▶ **Provided information**:
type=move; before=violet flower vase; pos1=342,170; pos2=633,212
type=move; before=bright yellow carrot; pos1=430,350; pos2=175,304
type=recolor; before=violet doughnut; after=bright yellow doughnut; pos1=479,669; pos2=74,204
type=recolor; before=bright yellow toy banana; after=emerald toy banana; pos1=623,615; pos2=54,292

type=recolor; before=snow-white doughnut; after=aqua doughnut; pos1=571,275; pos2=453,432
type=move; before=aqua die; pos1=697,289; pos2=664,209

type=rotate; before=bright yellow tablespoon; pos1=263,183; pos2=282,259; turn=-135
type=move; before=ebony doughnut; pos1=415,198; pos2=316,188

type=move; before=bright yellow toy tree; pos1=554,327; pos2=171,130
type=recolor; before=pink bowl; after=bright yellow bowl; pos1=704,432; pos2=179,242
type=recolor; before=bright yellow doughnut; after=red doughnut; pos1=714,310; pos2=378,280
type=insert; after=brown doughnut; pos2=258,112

--

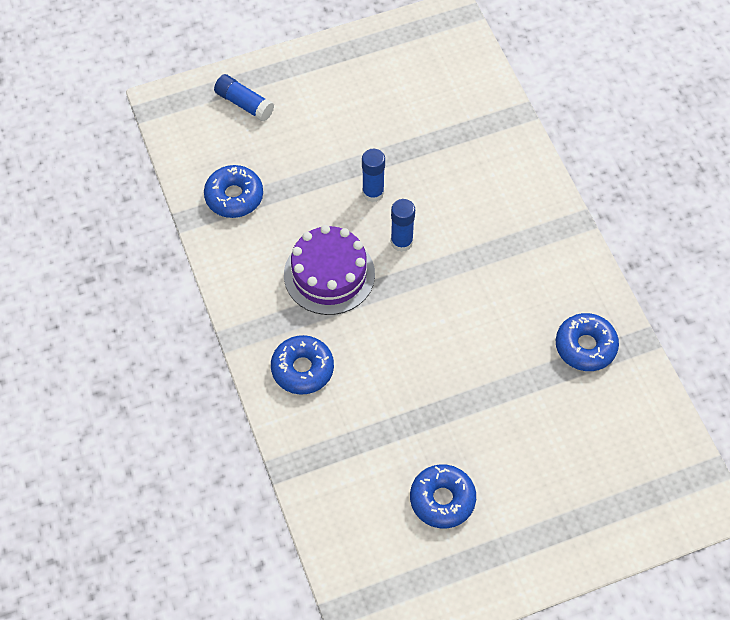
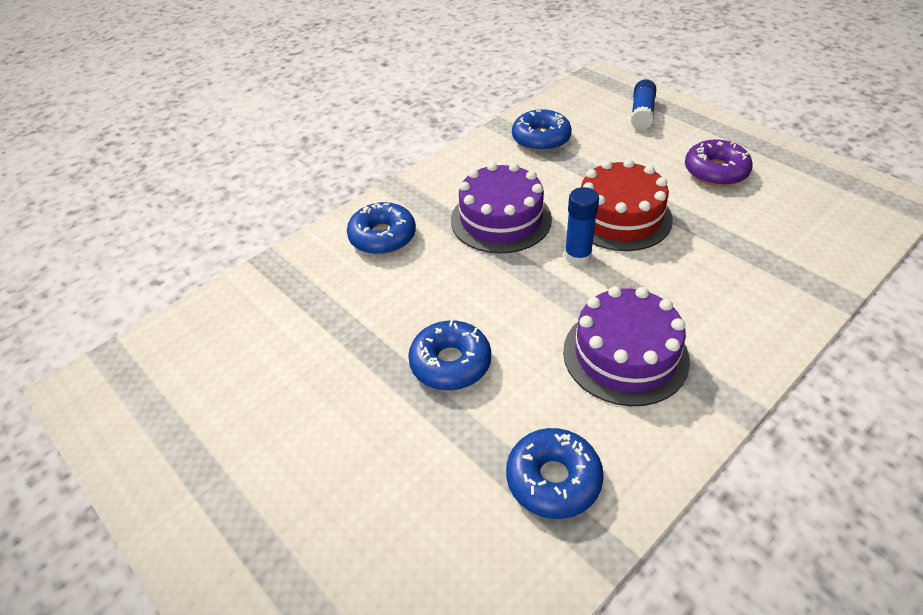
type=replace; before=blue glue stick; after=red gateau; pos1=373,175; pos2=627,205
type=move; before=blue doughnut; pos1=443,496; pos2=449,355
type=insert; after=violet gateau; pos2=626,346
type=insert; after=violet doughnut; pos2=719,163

▶ **Task prompt**:
Send back exactly the lines of the listing above starting at the one with "type=move; before=bright yellow carrot;" and ending at the one with "type=recolor; before=violet doughnut;", inclusive, and no others.

▶ **Response area**:
type=move; before=bright yellow carrot; pos1=430,350; pos2=175,304
type=recolor; before=violet doughnut; after=bright yellow doughnut; pos1=479,669; pos2=74,204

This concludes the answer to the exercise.